__Exercise aim__:
Repeat, without any change, the entries presented below.

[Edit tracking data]
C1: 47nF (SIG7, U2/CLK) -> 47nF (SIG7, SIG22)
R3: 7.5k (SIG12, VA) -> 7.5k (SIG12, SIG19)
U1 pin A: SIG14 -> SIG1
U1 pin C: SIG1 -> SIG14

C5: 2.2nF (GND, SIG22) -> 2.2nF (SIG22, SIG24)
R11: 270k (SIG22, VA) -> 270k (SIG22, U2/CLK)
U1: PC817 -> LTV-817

__Solution to this task__:
C1: 47nF (SIG7, U2/CLK) -> 47nF (SIG7, SIG22)
R3: 7.5k (SIG12, VA) -> 7.5k (SIG12, SIG19)
U1 pin A: SIG14 -> SIG1
U1 pin C: SIG1 -> SIG14

C5: 2.2nF (GND, SIG22) -> 2.2nF (SIG22, SIG24)
R11: 270k (SIG22, VA) -> 270k (SIG22, U2/CLK)
U1: PC817 -> LTV-817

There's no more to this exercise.